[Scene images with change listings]
-.-.-

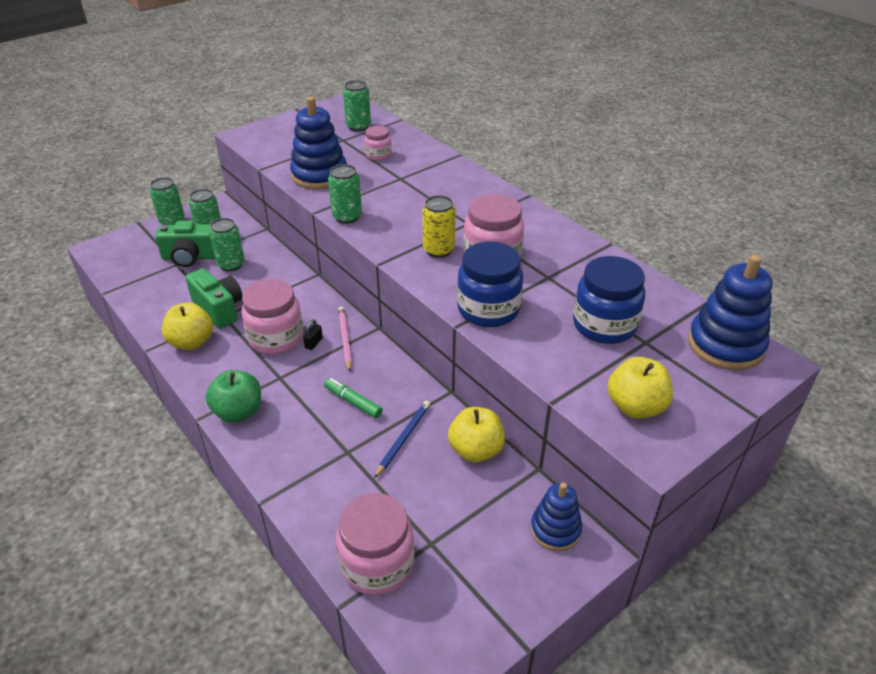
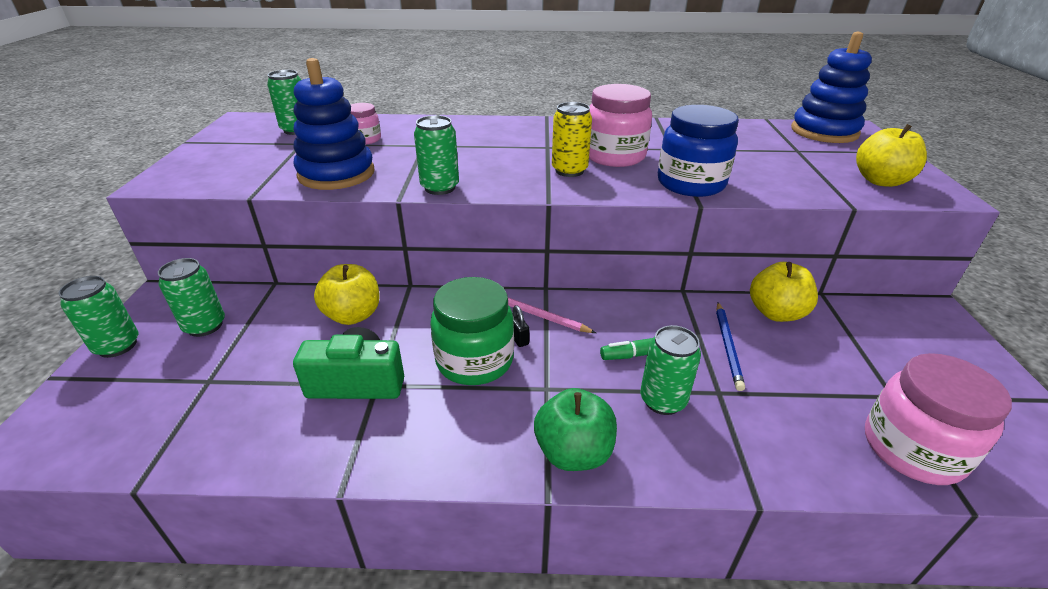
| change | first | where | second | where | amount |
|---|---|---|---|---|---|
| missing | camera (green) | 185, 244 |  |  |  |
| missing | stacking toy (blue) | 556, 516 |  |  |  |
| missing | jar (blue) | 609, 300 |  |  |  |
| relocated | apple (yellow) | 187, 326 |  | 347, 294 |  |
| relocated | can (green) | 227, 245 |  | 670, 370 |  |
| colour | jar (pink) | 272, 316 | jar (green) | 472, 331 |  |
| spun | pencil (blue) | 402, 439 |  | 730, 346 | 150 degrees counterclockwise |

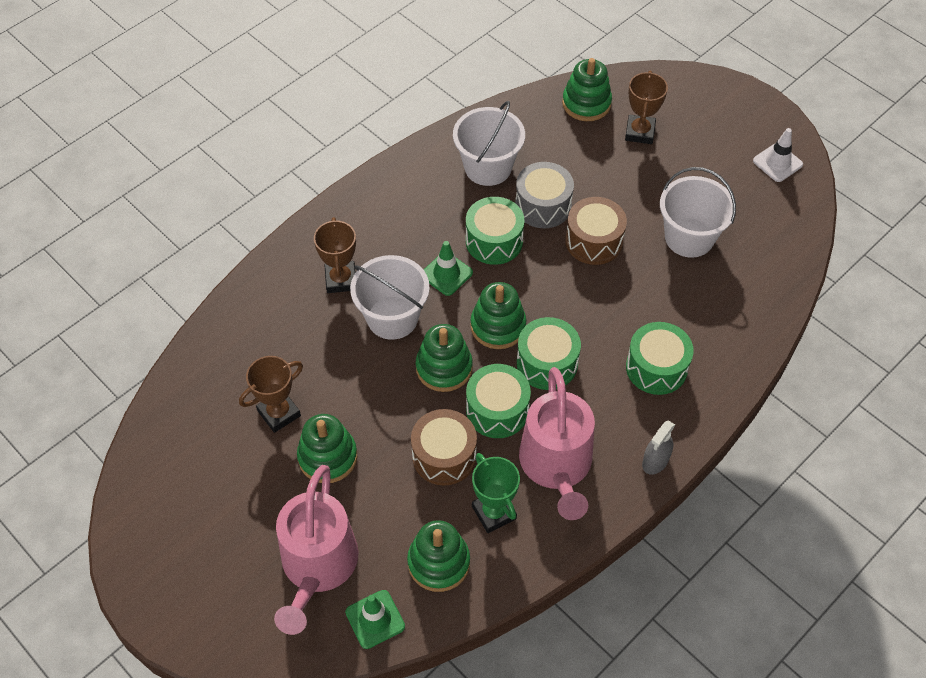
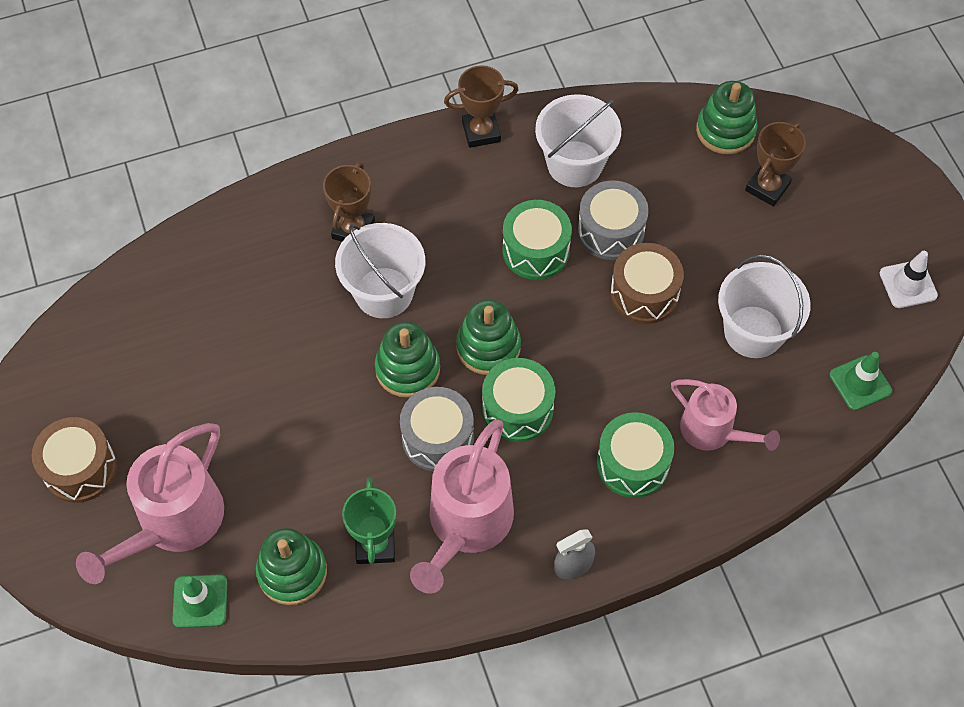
| change | first | where | second | where | amount |
|---|---|---|---|---|---|
| missing | stacking toy (green) | 327, 448 |  |  |  |
| appeared |  |  | watering can (pink) | 725, 415 |  |
| relocated | trophy (brown) | 271, 394 |  | 481, 106 |  |
| relocated | drum (brown) | 444, 447 |  | 74, 460 |  |
| relocated | traffic cone (green) | 448, 268 |  | 860, 381 |  |
| colour | drum (green) | 498, 401 | drum (grey) | 437, 429 |  |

-.-.-

- EXERCISE
Copy out all the data exactly. The images should not appear in the copy.

- ANSWER AREA
| change | first | where | second | where | amount |
|---|---|---|---|---|---|
| missing | camera (green) | 185, 244 |  |  |  |
| missing | stacking toy (blue) | 556, 516 |  |  |  |
| missing | jar (blue) | 609, 300 |  |  |  |
| relocated | apple (yellow) | 187, 326 |  | 347, 294 |  |
| relocated | can (green) | 227, 245 |  | 670, 370 |  |
| colour | jar (pink) | 272, 316 | jar (green) | 472, 331 |  |
| spun | pencil (blue) | 402, 439 |  | 730, 346 | 150 degrees counterclockwise |

| change | first | where | second | where | amount |
|---|---|---|---|---|---|
| missing | stacking toy (green) | 327, 448 |  |  |  |
| appeared |  |  | watering can (pink) | 725, 415 |  |
| relocated | trophy (brown) | 271, 394 |  | 481, 106 |  |
| relocated | drum (brown) | 444, 447 |  | 74, 460 |  |
| relocated | traffic cone (green) | 448, 268 |  | 860, 381 |  |
| colour | drum (green) | 498, 401 | drum (grey) | 437, 429 |  |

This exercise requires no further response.